▸ **Objective**
Please arrange the records, from their start through the line holding "9: (272, 395)" inclusive, as a JSON list of strings with one string per line. Leave out blank lines and the pictures.

▸ **Input data**
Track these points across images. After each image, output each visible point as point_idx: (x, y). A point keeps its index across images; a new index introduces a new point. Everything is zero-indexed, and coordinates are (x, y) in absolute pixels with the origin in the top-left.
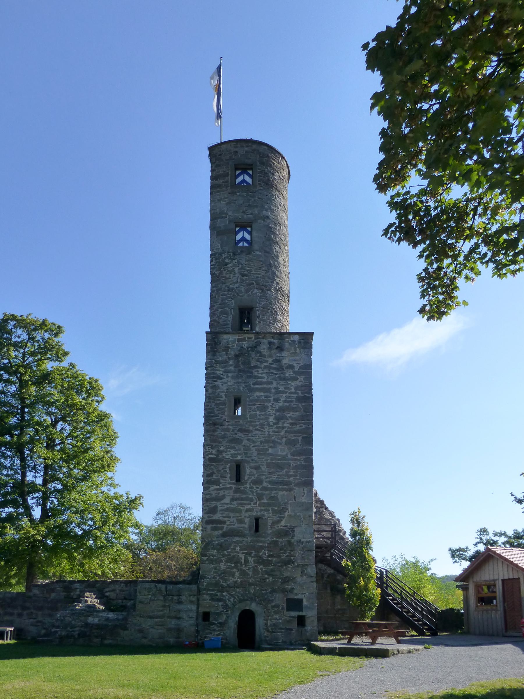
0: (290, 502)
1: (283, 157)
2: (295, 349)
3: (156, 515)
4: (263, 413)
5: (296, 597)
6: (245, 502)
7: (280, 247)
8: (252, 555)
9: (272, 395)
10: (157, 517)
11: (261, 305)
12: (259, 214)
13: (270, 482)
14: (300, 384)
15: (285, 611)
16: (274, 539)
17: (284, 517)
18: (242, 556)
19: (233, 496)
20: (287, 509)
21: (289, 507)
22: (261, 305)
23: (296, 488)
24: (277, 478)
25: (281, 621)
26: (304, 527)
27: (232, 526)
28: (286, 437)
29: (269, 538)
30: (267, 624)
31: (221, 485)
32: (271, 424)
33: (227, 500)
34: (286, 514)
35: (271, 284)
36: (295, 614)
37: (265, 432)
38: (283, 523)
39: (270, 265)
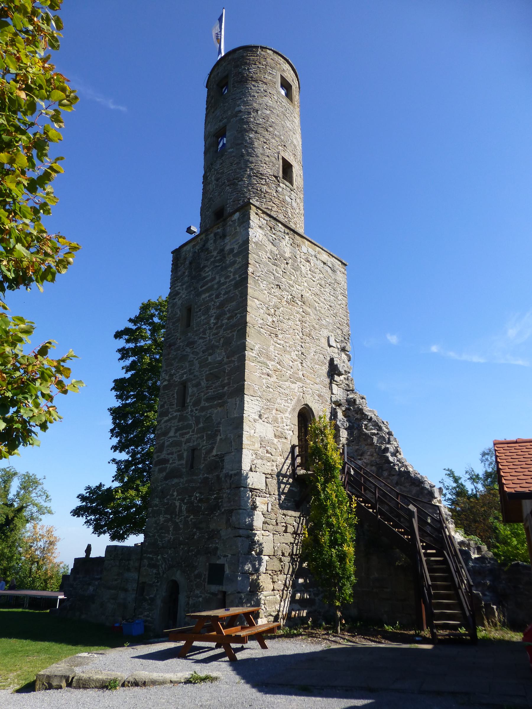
0: (223, 420)
1: (262, 48)
2: (236, 229)
3: (481, 456)
4: (206, 316)
5: (218, 562)
6: (184, 431)
7: (256, 132)
8: (185, 501)
9: (214, 292)
10: (484, 458)
11: (231, 200)
12: (232, 113)
13: (208, 400)
14: (240, 265)
15: (206, 584)
16: (206, 475)
17: (215, 443)
18: (177, 503)
19: (177, 426)
20: (219, 431)
21: (221, 428)
22: (231, 200)
23: (229, 400)
24: (214, 391)
25: (201, 599)
26: (233, 453)
27: (174, 465)
28: (223, 337)
29: (201, 476)
30: (188, 604)
31: (169, 416)
32: (212, 325)
33: (172, 434)
34: (219, 438)
35: (242, 173)
36: (214, 588)
37: (206, 338)
38: (214, 453)
39: (242, 155)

▸ **Written response**
[
  "Track these points across images. After each image, output each visible point as point_idx: (x, y). A point keeps its index across images; a new index introduces a new point. Everything is zero-indexed, and coordinates are (x, y) in absolute pixels with the origin in the top-left.",
  "0: (290, 502)",
  "1: (283, 157)",
  "2: (295, 349)",
  "3: (156, 515)",
  "4: (263, 413)",
  "5: (296, 597)",
  "6: (245, 502)",
  "7: (280, 247)",
  "8: (252, 555)",
  "9: (272, 395)"
]